[Exercise description]: Copy all records exactly; omit pictures.
==== Dataset extract ====
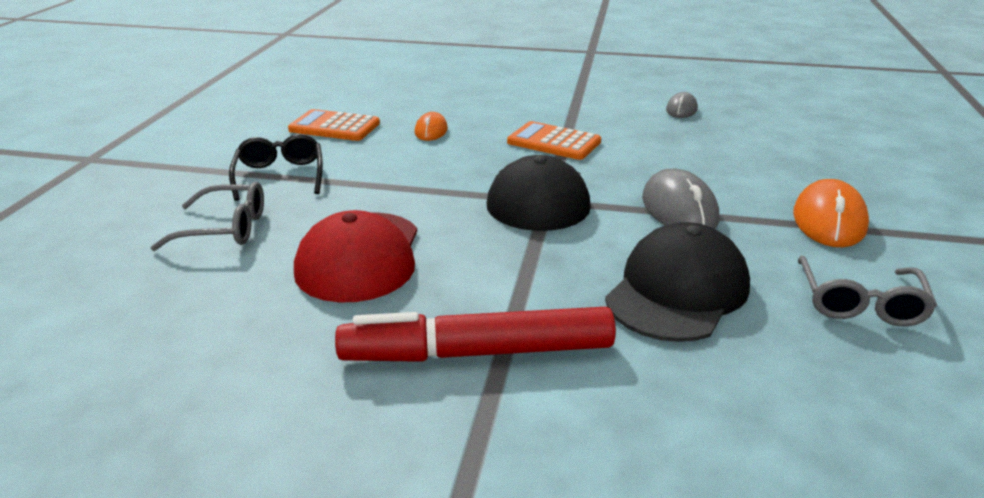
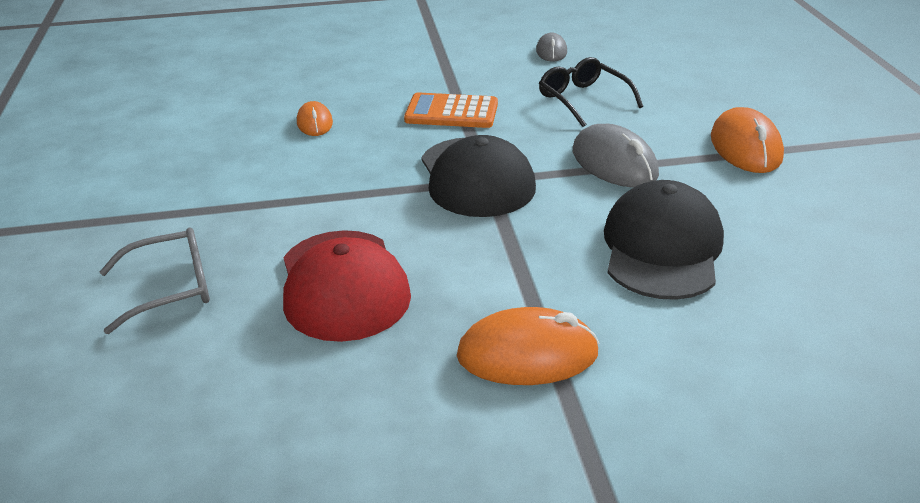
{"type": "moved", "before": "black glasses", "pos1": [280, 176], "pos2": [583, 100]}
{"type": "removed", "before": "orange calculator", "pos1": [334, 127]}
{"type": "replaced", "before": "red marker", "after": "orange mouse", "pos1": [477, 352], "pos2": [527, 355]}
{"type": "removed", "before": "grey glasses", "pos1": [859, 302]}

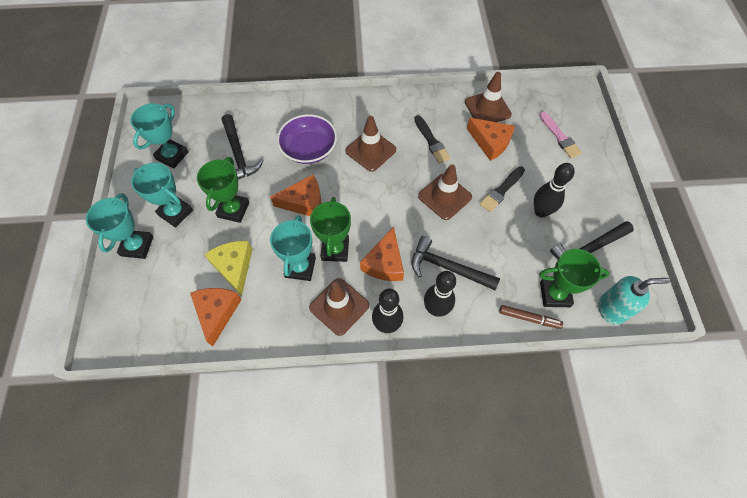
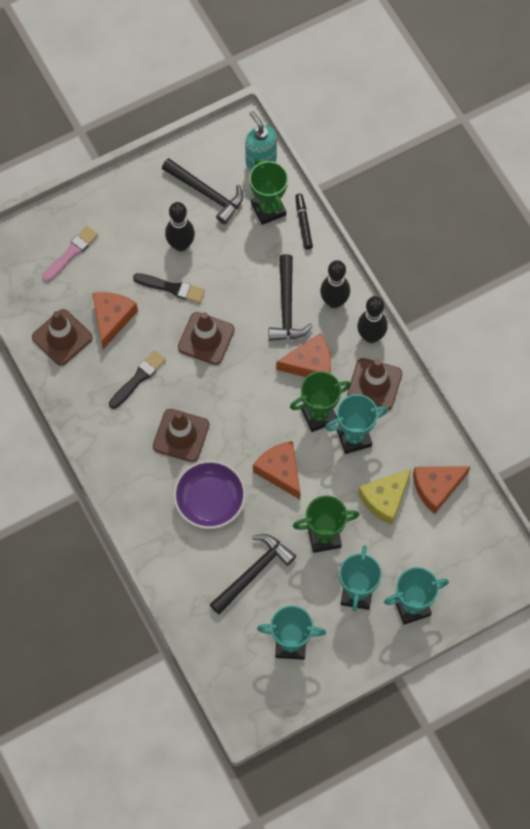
{"type": "recoloured", "before": "brown marker", "after": "black marker", "pos1": [529, 318], "pos2": [303, 223]}

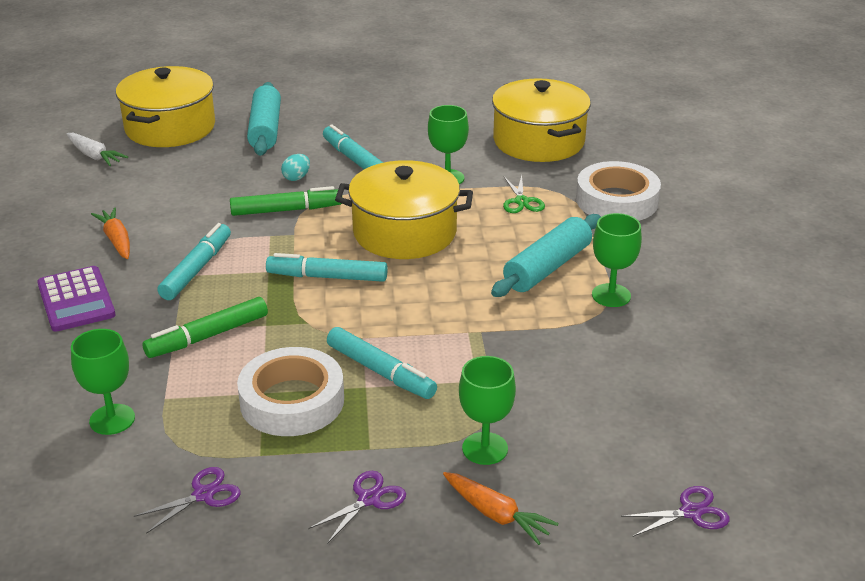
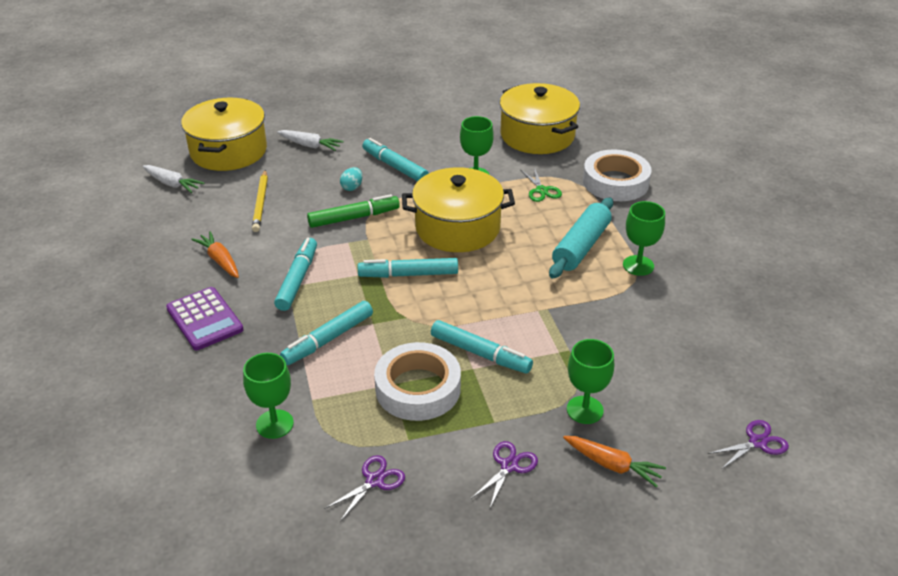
{"type": "recoloured", "before": "green marker", "after": "turquoise marker", "pos1": [207, 336], "pos2": [328, 339]}
{"type": "replaced", "before": "turquoise rolling pin", "after": "white carrot", "pos1": [265, 129], "pos2": [310, 145]}
{"type": "added", "after": "yellow pencil", "pos2": [261, 203]}

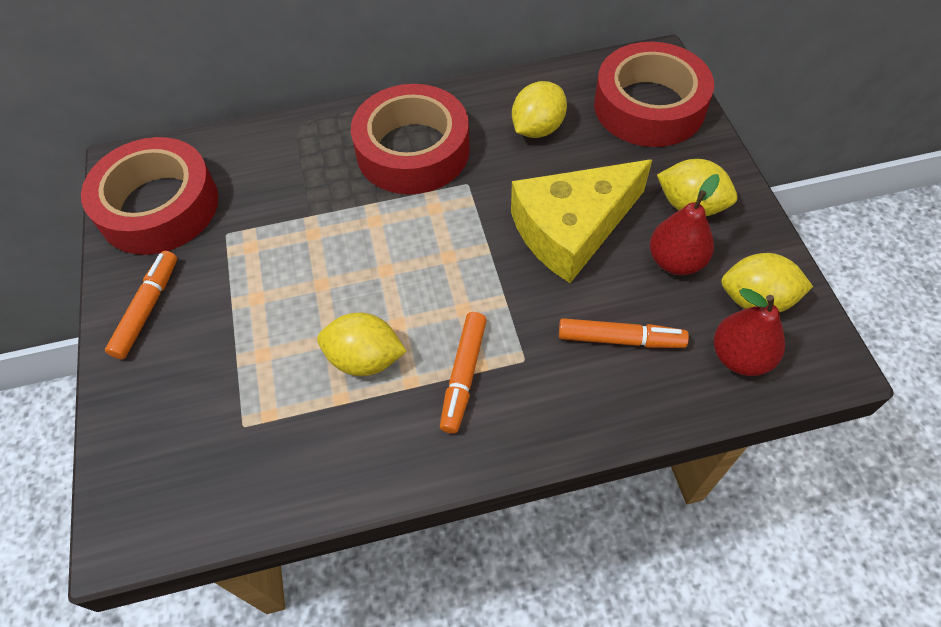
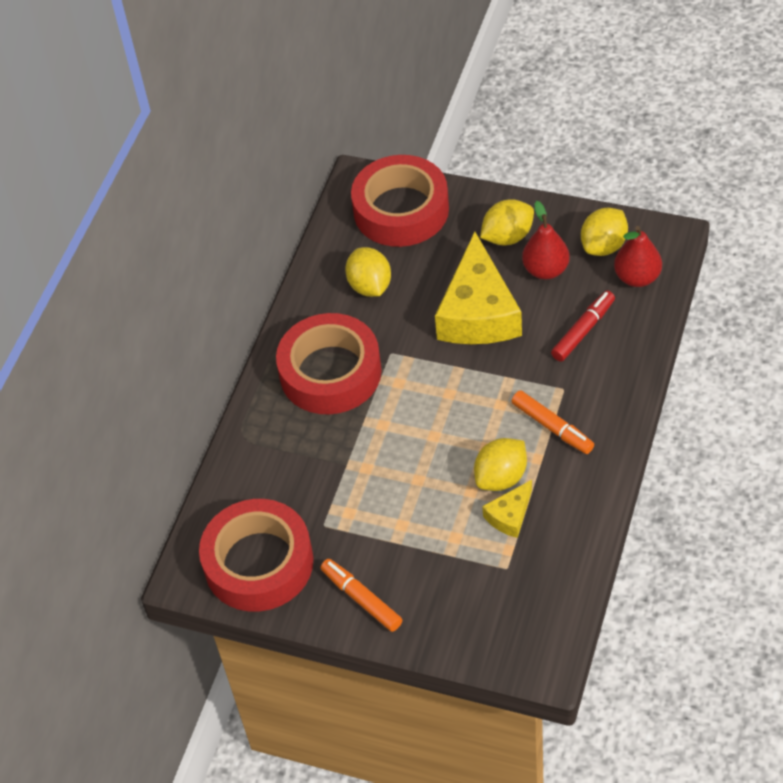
{"type": "recoloured", "before": "orange marker", "after": "red marker", "pos1": [620, 339], "pos2": [583, 330]}
{"type": "added", "after": "yellow cheese", "pos2": [509, 515]}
====
[Result for this exercise]:
{"type": "moved", "before": "black glasses", "pos1": [280, 176], "pos2": [583, 100]}
{"type": "removed", "before": "orange calculator", "pos1": [334, 127]}
{"type": "replaced", "before": "red marker", "after": "orange mouse", "pos1": [477, 352], "pos2": [527, 355]}
{"type": "removed", "before": "grey glasses", "pos1": [859, 302]}

{"type": "recoloured", "before": "brown marker", "after": "black marker", "pos1": [529, 318], "pos2": [303, 223]}

{"type": "recoloured", "before": "green marker", "after": "turquoise marker", "pos1": [207, 336], "pos2": [328, 339]}
{"type": "replaced", "before": "turquoise rolling pin", "after": "white carrot", "pos1": [265, 129], "pos2": [310, 145]}
{"type": "added", "after": "yellow pencil", "pos2": [261, 203]}

{"type": "recoloured", "before": "orange marker", "after": "red marker", "pos1": [620, 339], "pos2": [583, 330]}
{"type": "added", "after": "yellow cheese", "pos2": [509, 515]}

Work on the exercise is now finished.